Your objective:
Copy only those lines which run from the line containing "yellow brick A6 level 2 -> none" to the end of the entries below, both inclusive, exactly as written and with no pictures.

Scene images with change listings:
□ □ □ □ □

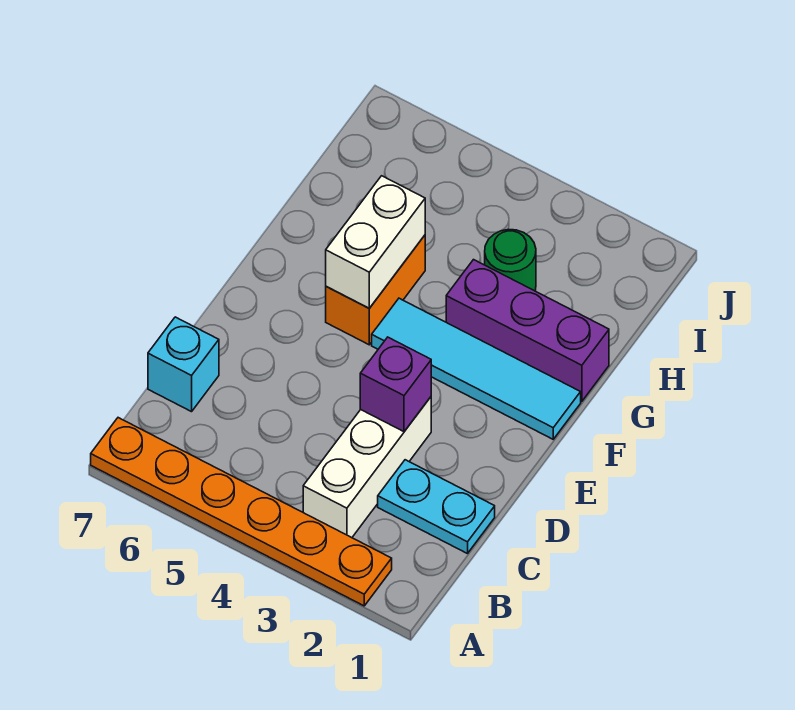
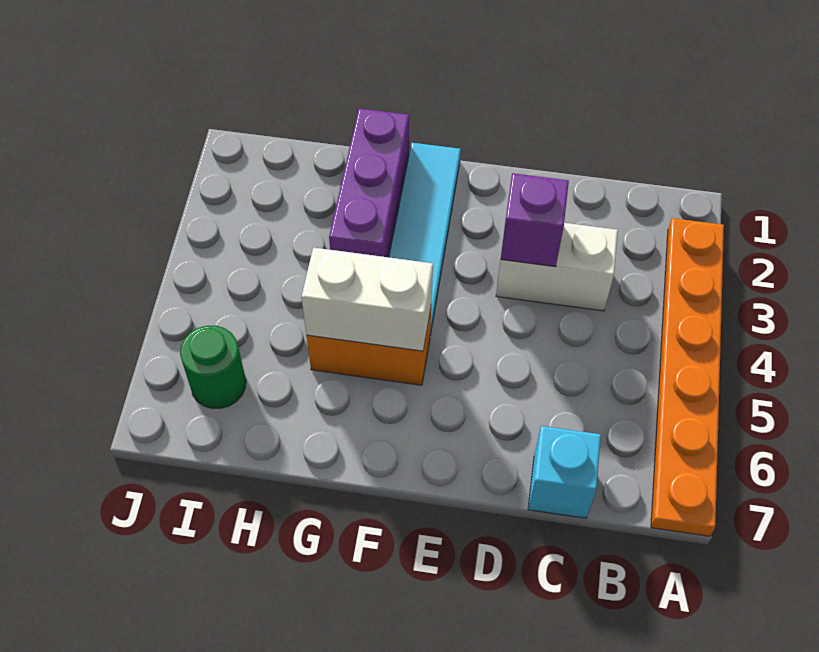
white brick B3:D3 level 1 -> white brick C3:D3 level 1
cyan plate C1:C2 level 1 -> none
green round brick H3 level 1 -> green round brick I6 level 1

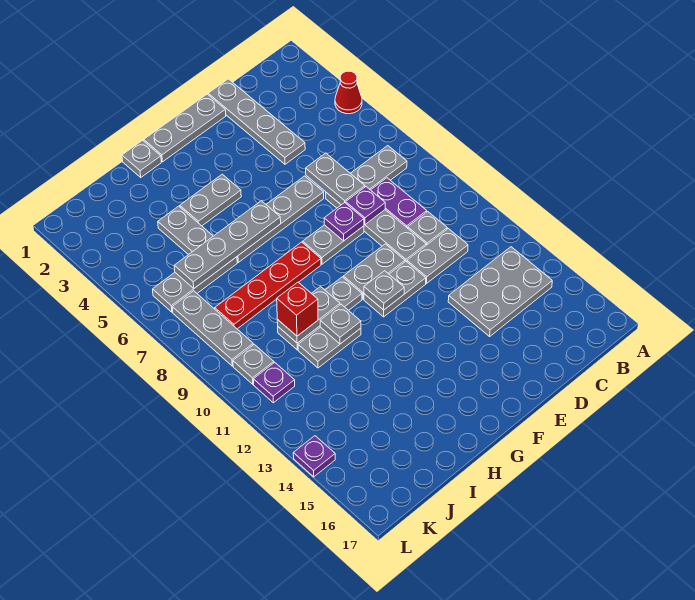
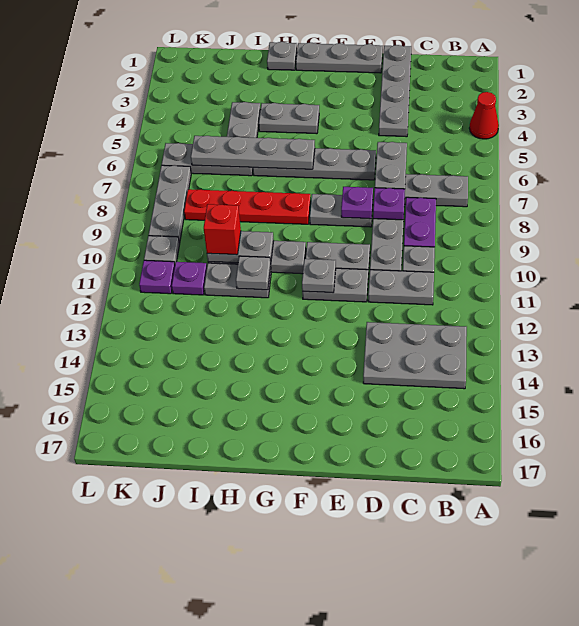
purple plate L14 level 1 -> purple plate J11 level 1

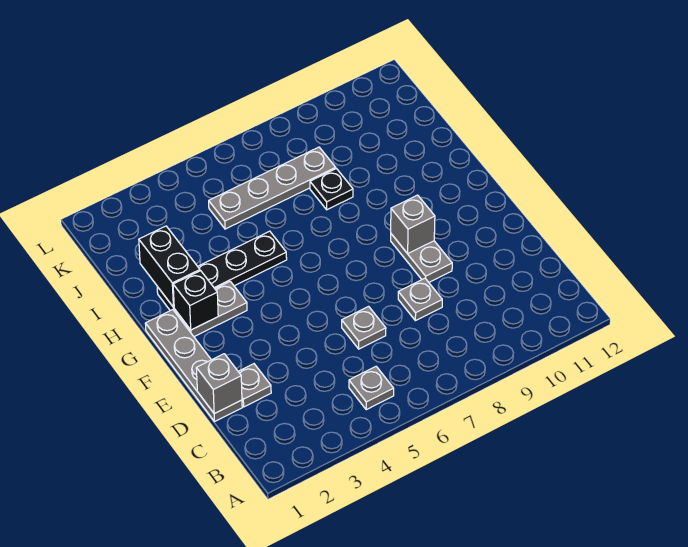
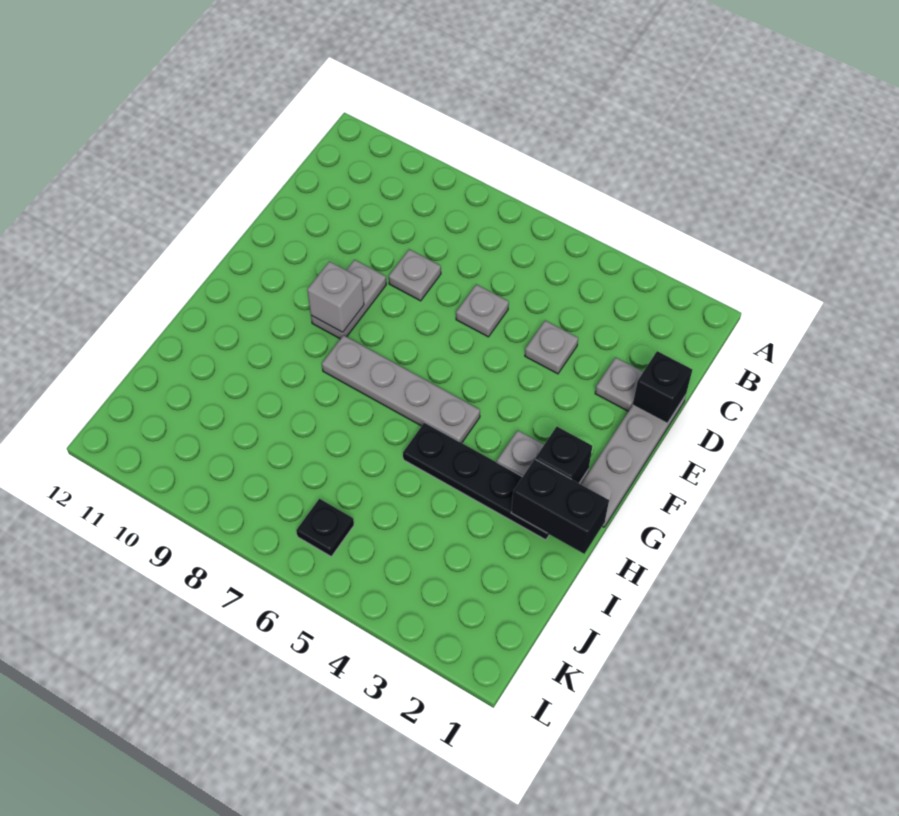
grey plate B5 level 1 -> grey plate D4 level 1
grey brick D1 level 2 -> black brick D1 level 2
black brick H2:I2 level 2 -> black brick H1:H2 level 2
black plate I8 level 1 -> black plate K6 level 1
grey plate J5:J8 level 1 -> grey plate G5:G8 level 1

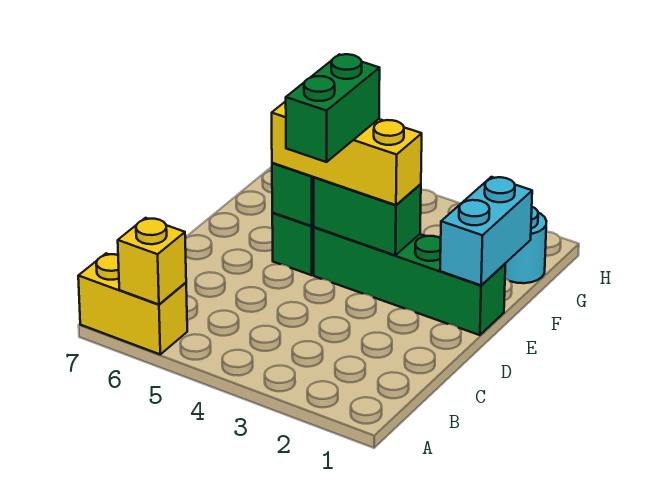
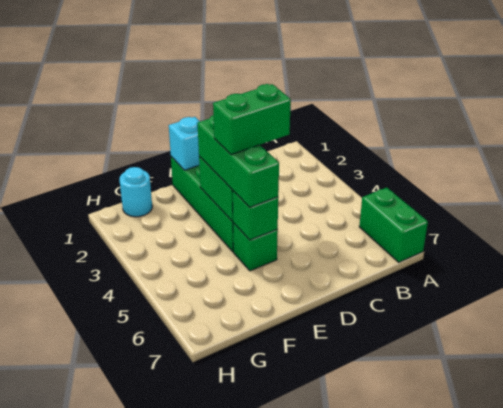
yellow brick A6:A7 level 1 -> green brick A6:A7 level 1
yellow brick A6 level 2 -> none
cyan brick E1:F1 level 2 -> cyan brick E1 level 2
yellow brick E3:E5 level 3 -> green brick E3:E5 level 3

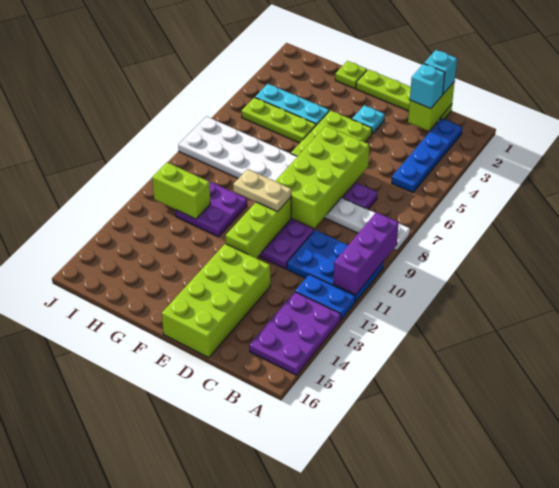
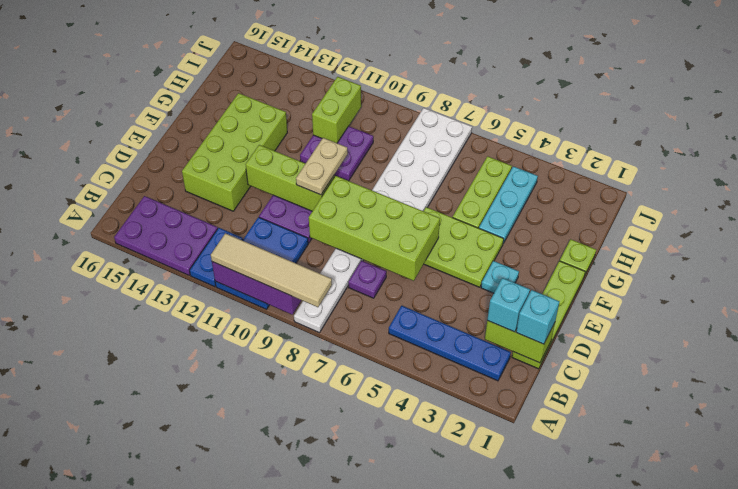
none -> tan tile A8:A11 level 3
lime brick D13:E16 level 1 -> lime brick D13:G14 level 1

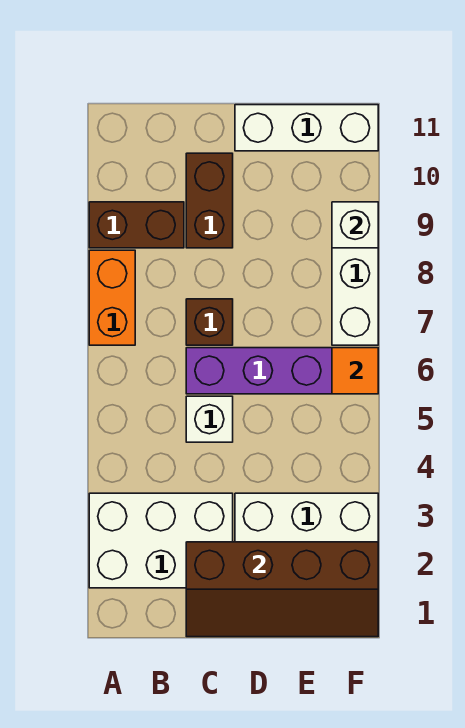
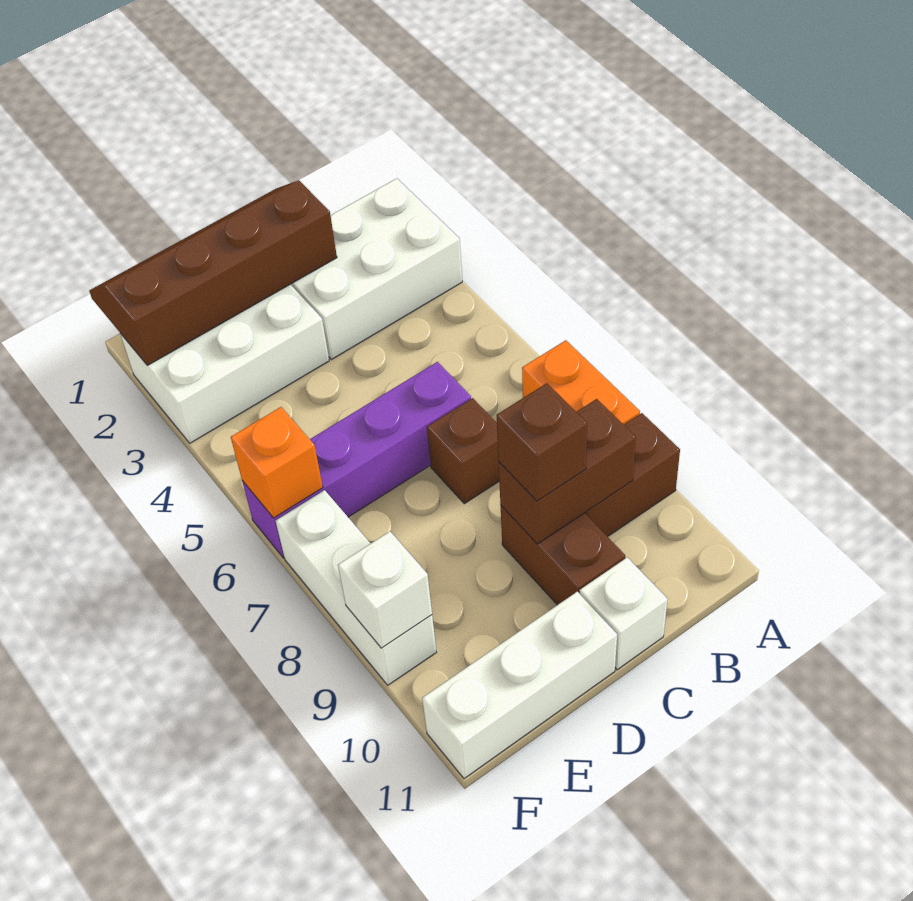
none -> brown brick B9:C9 level 2
white brick C5 level 1 -> white brick C11 level 1
none -> brown brick C9 level 3
orange tile F6 level 2 -> orange brick F6 level 2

□ □ □ □ □

Output:
yellow brick A6 level 2 -> none
cyan brick E1:F1 level 2 -> cyan brick E1 level 2
yellow brick E3:E5 level 3 -> green brick E3:E5 level 3

none -> tan tile A8:A11 level 3
lime brick D13:E16 level 1 -> lime brick D13:G14 level 1

none -> brown brick B9:C9 level 2
white brick C5 level 1 -> white brick C11 level 1
none -> brown brick C9 level 3
orange tile F6 level 2 -> orange brick F6 level 2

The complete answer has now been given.